= Given data =
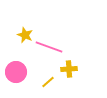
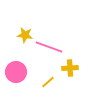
yellow star: rotated 14 degrees counterclockwise
yellow cross: moved 1 px right, 1 px up
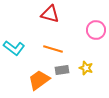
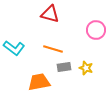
gray rectangle: moved 2 px right, 3 px up
orange trapezoid: moved 2 px down; rotated 25 degrees clockwise
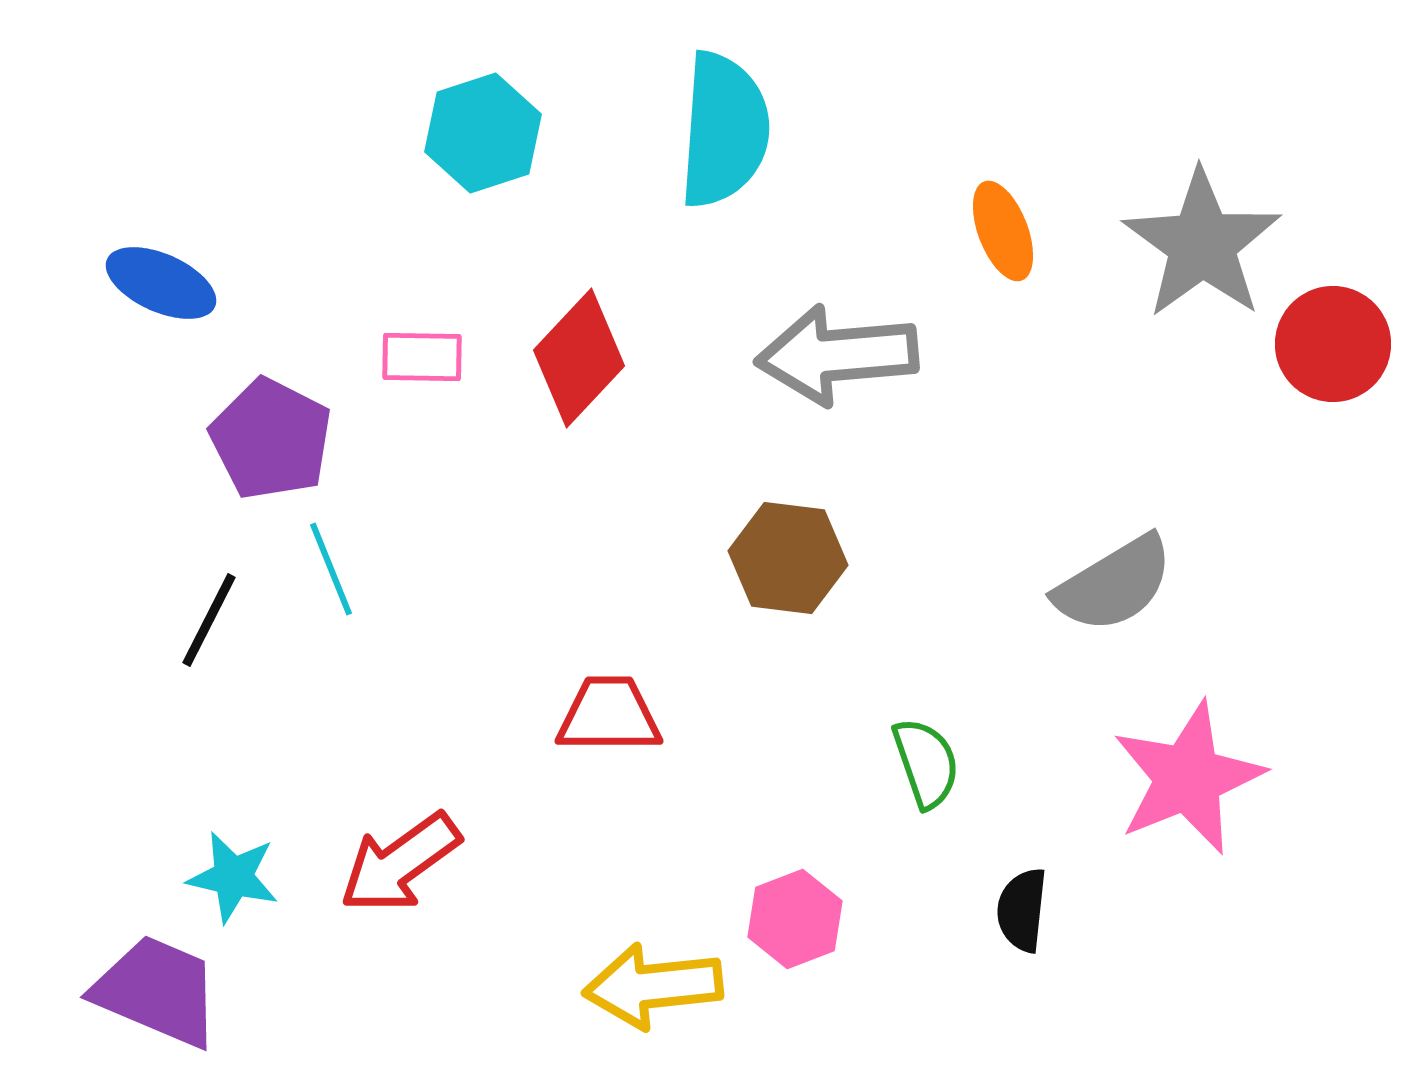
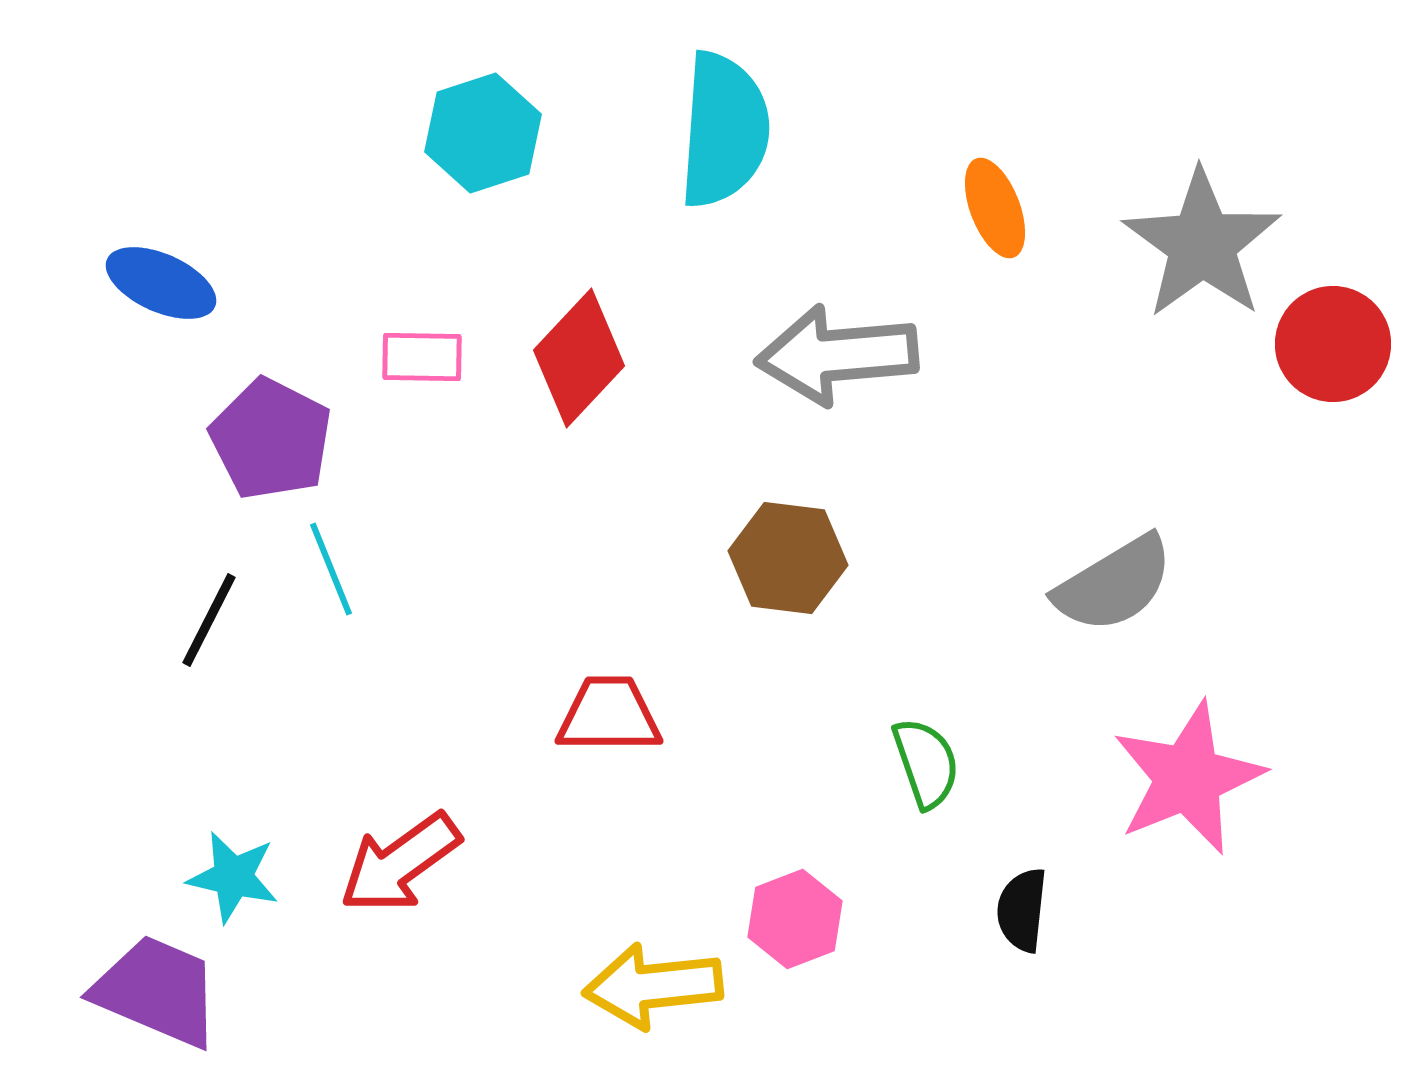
orange ellipse: moved 8 px left, 23 px up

= Your goal =
Reproduce the listing verbatim, pictures excluded.

= Solution to this problem =
yellow star: rotated 14 degrees counterclockwise
yellow cross: moved 1 px right, 1 px up
gray rectangle: moved 2 px right, 3 px up
orange trapezoid: moved 2 px down; rotated 25 degrees clockwise
orange ellipse: moved 8 px left, 23 px up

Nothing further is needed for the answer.